PROBLEM — Of the lines below, copy those that hold the word "none".

SOURCE RECORDS —
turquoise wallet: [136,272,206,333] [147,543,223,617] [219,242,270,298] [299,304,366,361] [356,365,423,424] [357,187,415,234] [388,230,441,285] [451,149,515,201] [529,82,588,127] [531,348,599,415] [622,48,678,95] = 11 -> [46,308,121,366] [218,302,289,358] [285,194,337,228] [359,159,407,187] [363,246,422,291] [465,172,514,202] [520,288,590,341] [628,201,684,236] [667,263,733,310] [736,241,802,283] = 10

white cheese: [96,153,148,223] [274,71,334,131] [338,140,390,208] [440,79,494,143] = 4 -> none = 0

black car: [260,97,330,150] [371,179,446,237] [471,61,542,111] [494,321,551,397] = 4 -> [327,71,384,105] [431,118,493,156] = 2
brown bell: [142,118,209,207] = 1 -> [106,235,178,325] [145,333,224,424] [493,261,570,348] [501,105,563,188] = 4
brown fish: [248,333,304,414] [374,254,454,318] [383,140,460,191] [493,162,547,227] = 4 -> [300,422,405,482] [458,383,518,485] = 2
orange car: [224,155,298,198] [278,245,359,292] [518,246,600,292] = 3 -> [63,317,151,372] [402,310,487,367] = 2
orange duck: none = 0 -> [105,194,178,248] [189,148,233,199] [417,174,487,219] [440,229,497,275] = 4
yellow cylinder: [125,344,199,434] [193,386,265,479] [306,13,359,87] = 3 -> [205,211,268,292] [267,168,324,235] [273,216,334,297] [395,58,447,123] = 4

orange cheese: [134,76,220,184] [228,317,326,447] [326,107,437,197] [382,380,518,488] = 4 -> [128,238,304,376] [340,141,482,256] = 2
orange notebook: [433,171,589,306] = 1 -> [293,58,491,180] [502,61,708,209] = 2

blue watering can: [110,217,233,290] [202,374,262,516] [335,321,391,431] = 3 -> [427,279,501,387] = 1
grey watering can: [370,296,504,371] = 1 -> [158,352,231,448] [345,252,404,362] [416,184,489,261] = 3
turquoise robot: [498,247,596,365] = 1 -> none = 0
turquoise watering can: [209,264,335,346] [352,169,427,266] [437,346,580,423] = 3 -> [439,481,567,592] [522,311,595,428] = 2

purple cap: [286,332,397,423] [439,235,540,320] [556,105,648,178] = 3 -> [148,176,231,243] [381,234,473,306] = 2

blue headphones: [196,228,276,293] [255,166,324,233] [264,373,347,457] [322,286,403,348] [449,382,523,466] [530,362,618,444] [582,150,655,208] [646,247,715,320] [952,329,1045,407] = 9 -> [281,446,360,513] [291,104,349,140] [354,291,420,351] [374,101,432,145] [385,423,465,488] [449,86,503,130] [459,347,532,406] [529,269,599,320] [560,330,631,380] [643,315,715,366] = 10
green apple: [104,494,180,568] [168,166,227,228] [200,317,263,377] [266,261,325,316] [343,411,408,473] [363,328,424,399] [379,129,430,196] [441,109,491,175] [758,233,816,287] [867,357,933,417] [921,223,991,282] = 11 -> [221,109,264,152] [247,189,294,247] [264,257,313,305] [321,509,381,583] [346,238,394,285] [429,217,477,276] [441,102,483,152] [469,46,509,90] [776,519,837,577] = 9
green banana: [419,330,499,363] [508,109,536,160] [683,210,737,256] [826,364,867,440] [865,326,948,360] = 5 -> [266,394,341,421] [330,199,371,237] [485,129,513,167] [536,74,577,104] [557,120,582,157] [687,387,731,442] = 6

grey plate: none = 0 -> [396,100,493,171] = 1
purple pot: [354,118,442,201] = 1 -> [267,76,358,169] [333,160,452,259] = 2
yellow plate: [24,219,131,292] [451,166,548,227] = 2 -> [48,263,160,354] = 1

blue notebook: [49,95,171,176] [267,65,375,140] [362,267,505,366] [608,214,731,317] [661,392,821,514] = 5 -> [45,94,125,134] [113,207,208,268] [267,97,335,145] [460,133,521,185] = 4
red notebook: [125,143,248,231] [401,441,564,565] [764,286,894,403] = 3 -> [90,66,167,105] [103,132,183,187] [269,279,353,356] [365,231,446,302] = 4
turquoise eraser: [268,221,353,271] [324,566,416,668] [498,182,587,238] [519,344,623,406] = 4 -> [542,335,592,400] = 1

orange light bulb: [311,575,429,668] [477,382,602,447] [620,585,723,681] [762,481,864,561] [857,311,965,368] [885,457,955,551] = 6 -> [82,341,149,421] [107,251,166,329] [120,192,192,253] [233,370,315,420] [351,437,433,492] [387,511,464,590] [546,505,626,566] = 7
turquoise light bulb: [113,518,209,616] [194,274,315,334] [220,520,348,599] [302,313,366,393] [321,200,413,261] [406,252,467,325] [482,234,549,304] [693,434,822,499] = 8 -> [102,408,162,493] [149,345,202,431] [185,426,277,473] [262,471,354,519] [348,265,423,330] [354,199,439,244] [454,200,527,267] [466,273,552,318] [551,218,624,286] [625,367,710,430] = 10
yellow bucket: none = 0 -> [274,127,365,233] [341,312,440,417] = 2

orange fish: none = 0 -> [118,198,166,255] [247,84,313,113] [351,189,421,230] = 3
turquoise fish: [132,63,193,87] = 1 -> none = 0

SOLUTION —
white cheese: [96,153,148,223] [274,71,334,131] [338,140,390,208] [440,79,494,143] = 4 -> none = 0
orange duck: none = 0 -> [105,194,178,248] [189,148,233,199] [417,174,487,219] [440,229,497,275] = 4
turquoise robot: [498,247,596,365] = 1 -> none = 0
grey plate: none = 0 -> [396,100,493,171] = 1
yellow bucket: none = 0 -> [274,127,365,233] [341,312,440,417] = 2
orange fish: none = 0 -> [118,198,166,255] [247,84,313,113] [351,189,421,230] = 3
turquoise fish: [132,63,193,87] = 1 -> none = 0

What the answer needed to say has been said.